Extracted data entries
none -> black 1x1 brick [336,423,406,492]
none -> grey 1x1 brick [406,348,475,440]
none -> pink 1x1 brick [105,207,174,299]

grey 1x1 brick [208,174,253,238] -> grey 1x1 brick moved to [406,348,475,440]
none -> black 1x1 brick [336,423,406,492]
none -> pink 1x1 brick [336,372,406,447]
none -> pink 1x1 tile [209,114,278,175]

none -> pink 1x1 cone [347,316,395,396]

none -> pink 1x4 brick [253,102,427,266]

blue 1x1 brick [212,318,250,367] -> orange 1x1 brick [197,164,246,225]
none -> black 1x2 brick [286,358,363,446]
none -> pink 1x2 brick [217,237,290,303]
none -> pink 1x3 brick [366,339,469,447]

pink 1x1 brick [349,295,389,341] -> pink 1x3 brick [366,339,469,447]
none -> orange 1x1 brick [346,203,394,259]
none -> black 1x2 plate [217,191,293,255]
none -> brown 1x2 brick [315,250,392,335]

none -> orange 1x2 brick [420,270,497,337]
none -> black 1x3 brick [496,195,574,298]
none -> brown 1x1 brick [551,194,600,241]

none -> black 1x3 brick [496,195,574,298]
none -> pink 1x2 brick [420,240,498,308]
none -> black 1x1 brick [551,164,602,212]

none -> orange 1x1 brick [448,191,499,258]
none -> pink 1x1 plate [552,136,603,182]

* * *

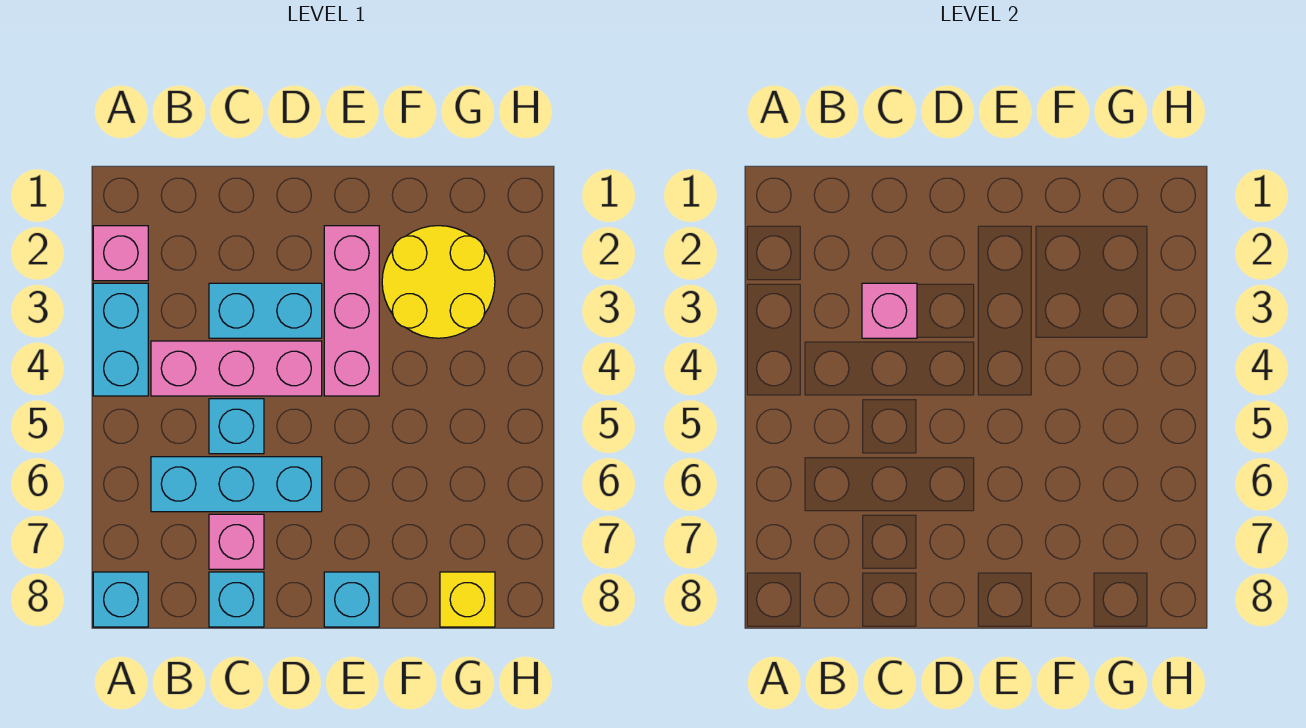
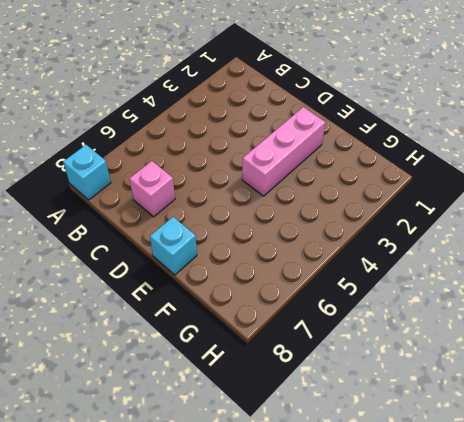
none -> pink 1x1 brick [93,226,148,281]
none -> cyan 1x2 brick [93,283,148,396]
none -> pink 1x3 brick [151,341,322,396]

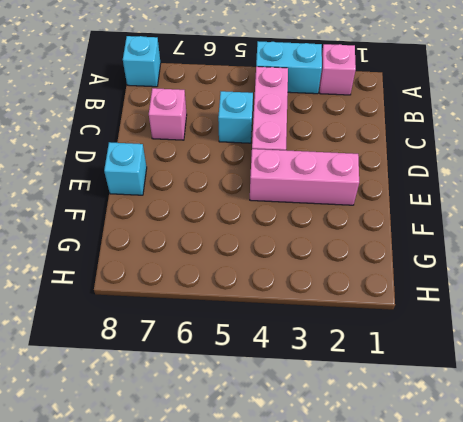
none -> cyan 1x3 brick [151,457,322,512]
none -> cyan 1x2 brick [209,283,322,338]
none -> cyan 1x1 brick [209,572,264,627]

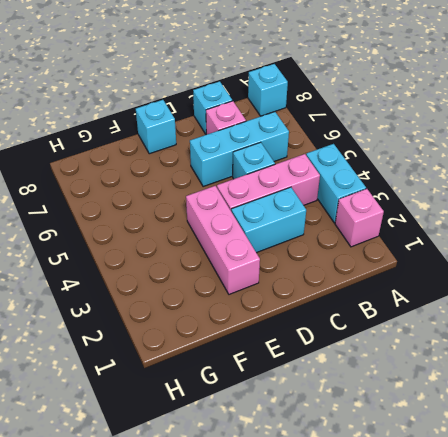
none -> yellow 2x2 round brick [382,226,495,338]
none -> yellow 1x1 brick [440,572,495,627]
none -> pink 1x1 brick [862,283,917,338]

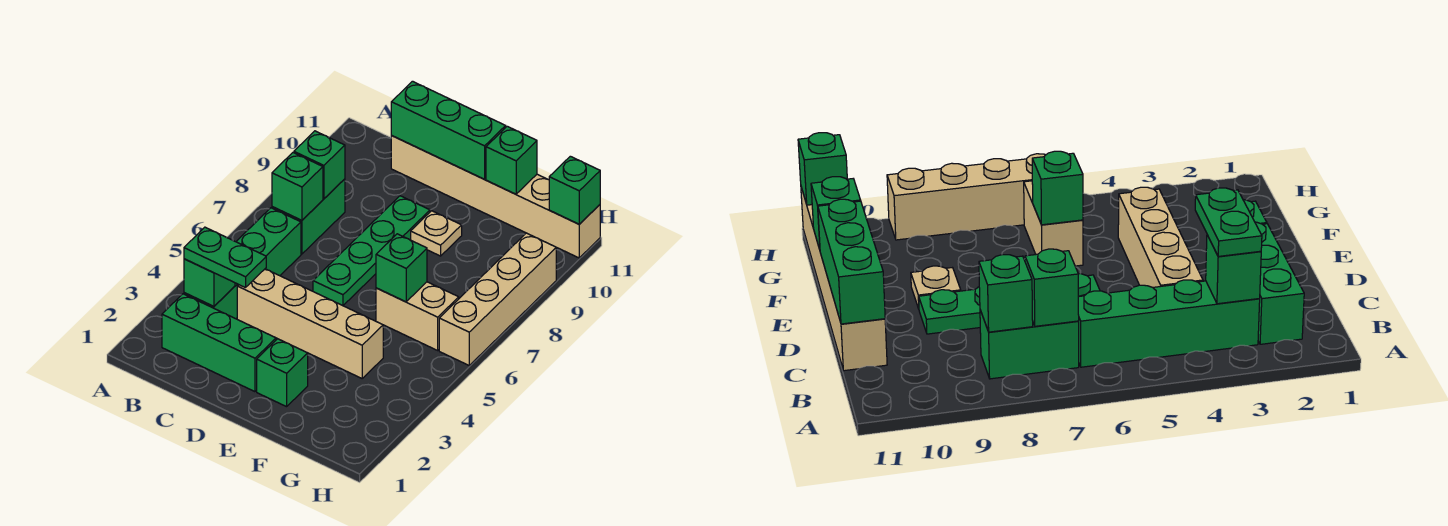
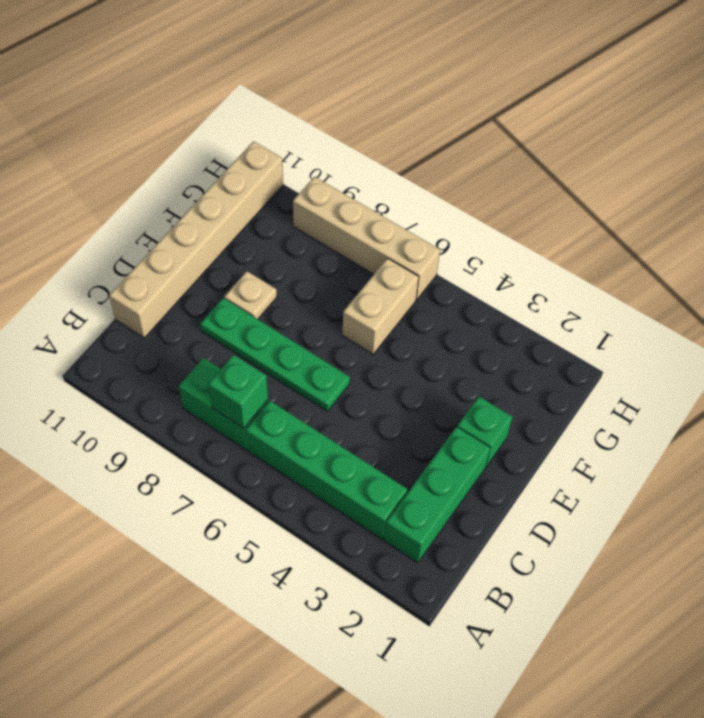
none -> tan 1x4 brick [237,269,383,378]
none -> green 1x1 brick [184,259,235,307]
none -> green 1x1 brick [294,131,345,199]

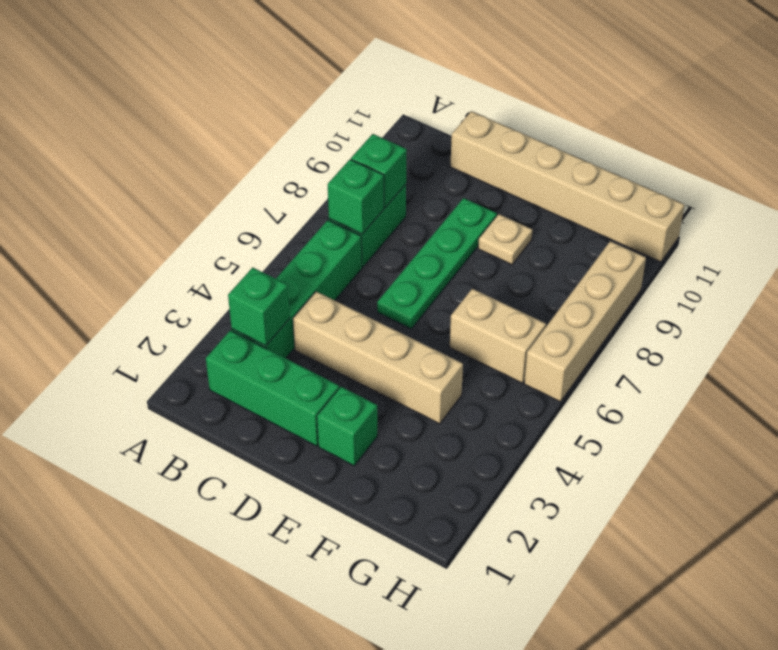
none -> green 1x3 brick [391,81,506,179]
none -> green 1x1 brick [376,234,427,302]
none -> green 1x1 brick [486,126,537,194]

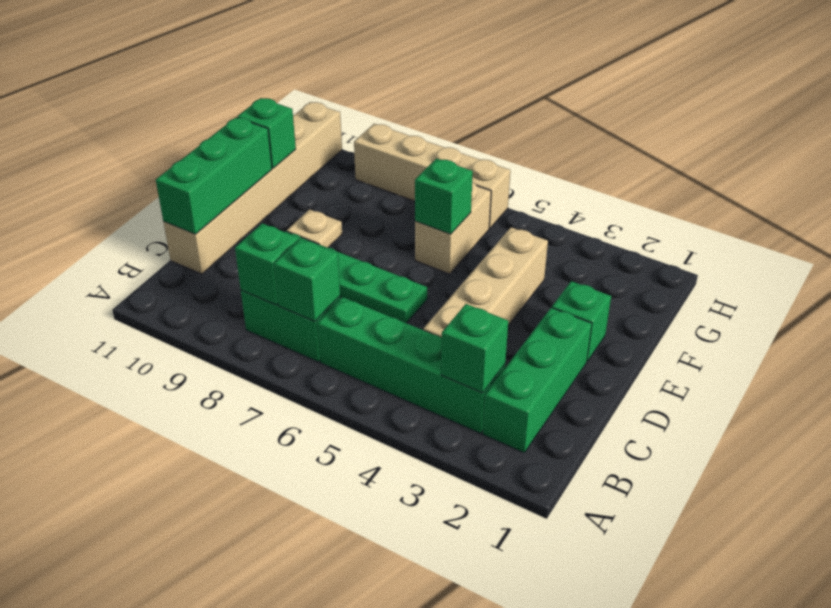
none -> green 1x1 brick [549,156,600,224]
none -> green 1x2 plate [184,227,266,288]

...

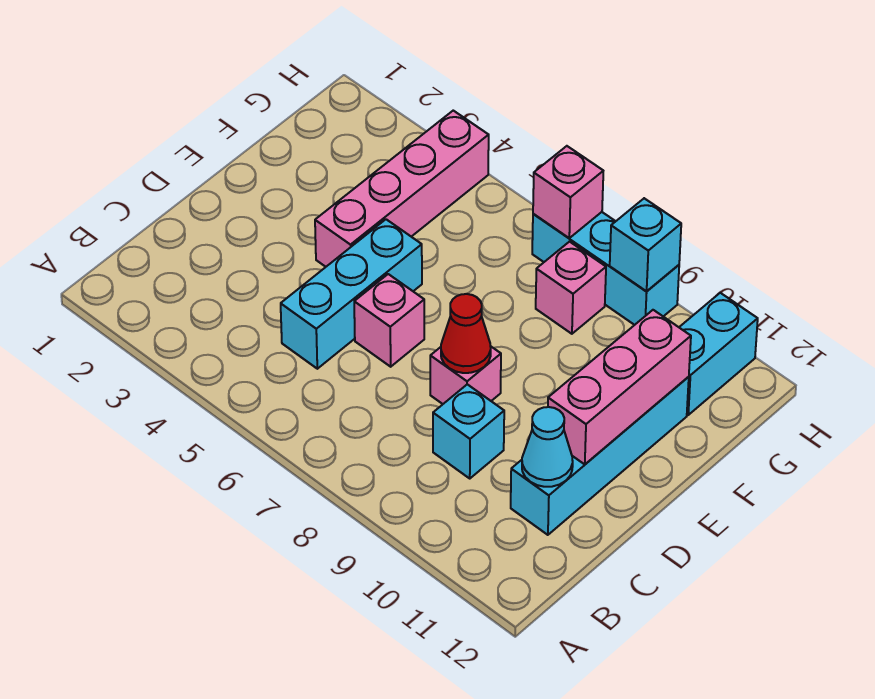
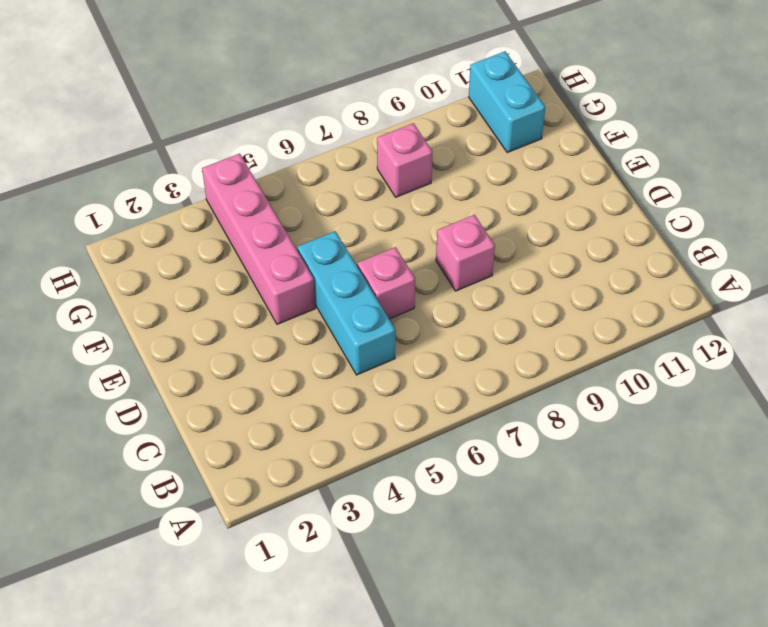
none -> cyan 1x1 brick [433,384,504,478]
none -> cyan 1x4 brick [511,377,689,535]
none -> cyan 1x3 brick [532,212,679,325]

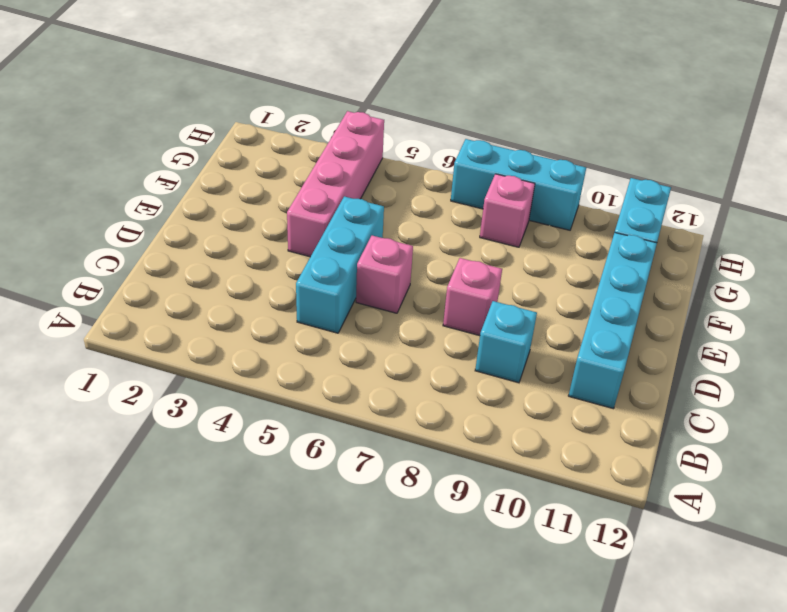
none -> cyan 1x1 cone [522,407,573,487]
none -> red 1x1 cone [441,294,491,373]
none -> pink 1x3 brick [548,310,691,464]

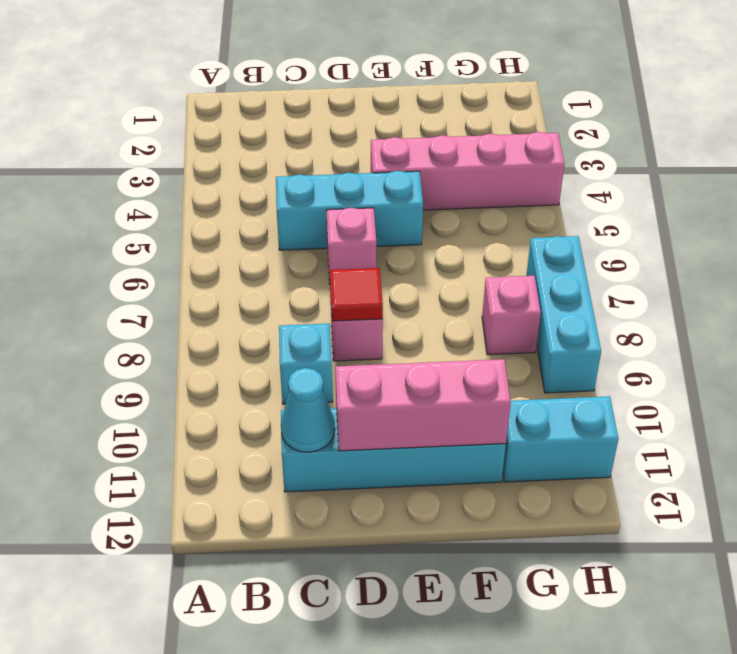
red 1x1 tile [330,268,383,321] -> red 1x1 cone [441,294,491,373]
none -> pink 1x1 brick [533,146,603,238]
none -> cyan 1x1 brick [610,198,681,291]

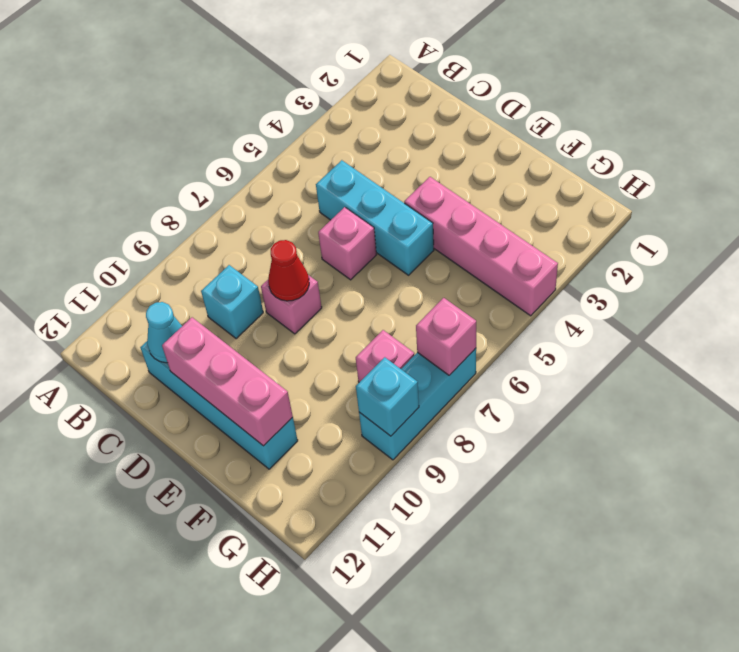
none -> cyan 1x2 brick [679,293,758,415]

#### [What is required]
Go through the records above and return each line in which the word "green" occurs.

#### [Result]
none -> green 1x1 brick [184,259,235,307]
none -> green 1x1 brick [294,131,345,199]
none -> green 1x3 brick [391,81,506,179]
none -> green 1x1 brick [376,234,427,302]
none -> green 1x1 brick [486,126,537,194]
none -> green 1x1 brick [549,156,600,224]
none -> green 1x2 plate [184,227,266,288]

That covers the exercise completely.